> **HOW TO COMPLETE THIS TASK**
Using the records below, quote only the span that opens with the line containing "purple hexagon: (30, 44) -> (16, 80), moved" and closes with the line containing "brown line: (267, 326) -> (304, 307), moved", exactly and inclusively.

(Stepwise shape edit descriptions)
------
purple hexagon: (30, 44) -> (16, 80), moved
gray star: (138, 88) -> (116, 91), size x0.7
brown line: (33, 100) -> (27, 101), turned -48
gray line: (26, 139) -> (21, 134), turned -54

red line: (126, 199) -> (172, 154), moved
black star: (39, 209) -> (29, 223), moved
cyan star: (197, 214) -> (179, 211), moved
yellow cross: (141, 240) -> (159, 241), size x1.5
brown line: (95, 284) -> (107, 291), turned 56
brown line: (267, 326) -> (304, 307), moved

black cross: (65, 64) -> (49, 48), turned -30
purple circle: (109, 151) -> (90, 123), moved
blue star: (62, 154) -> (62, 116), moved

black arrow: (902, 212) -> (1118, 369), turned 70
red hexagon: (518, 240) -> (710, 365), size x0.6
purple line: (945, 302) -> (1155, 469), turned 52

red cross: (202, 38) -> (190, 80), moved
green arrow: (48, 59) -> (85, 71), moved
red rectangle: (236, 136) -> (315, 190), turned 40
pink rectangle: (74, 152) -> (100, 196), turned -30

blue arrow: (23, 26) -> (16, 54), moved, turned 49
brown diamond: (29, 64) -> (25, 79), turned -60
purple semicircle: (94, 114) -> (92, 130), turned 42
------
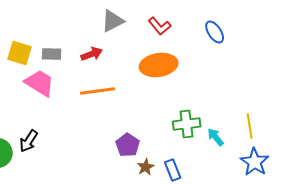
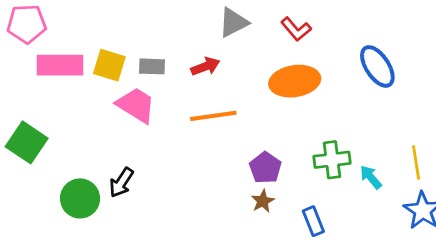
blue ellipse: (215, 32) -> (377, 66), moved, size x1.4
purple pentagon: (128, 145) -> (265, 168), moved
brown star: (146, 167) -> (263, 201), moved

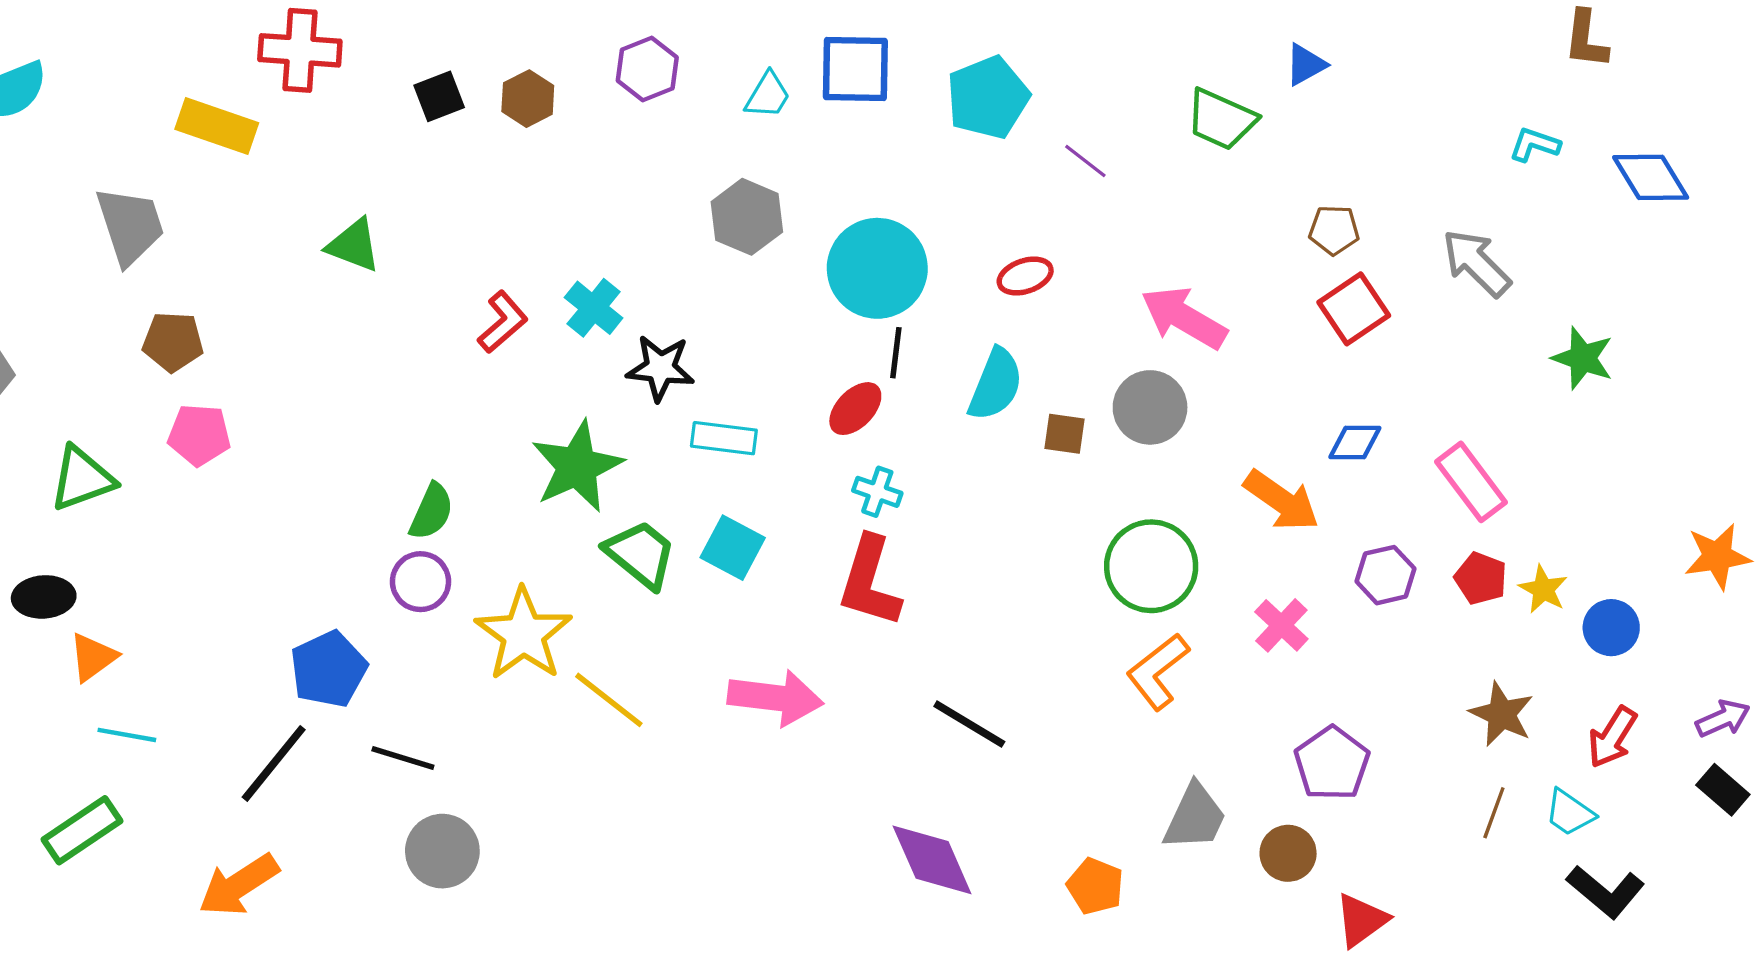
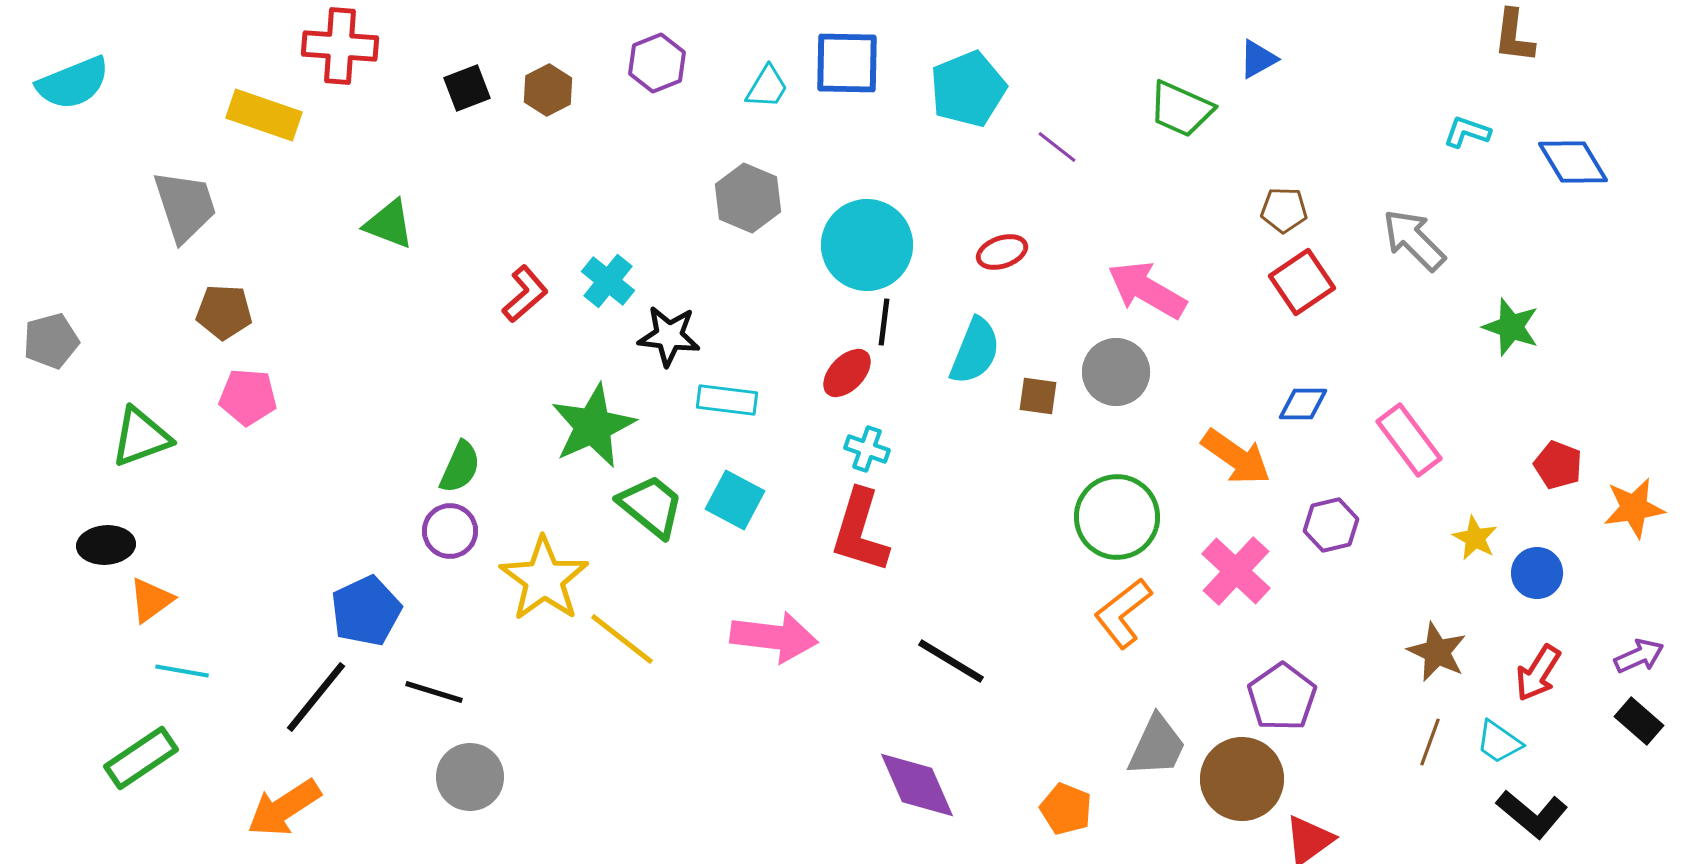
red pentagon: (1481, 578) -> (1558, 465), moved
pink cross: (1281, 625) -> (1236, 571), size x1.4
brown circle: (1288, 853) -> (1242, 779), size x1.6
------
> **SOLUTION FOR THIS TASK**
purple hexagon: (30, 44) -> (16, 80), moved
gray star: (138, 88) -> (116, 91), size x0.7
brown line: (33, 100) -> (27, 101), turned -48
gray line: (26, 139) -> (21, 134), turned -54

red line: (126, 199) -> (172, 154), moved
black star: (39, 209) -> (29, 223), moved
cyan star: (197, 214) -> (179, 211), moved
yellow cross: (141, 240) -> (159, 241), size x1.5
brown line: (95, 284) -> (107, 291), turned 56
brown line: (267, 326) -> (304, 307), moved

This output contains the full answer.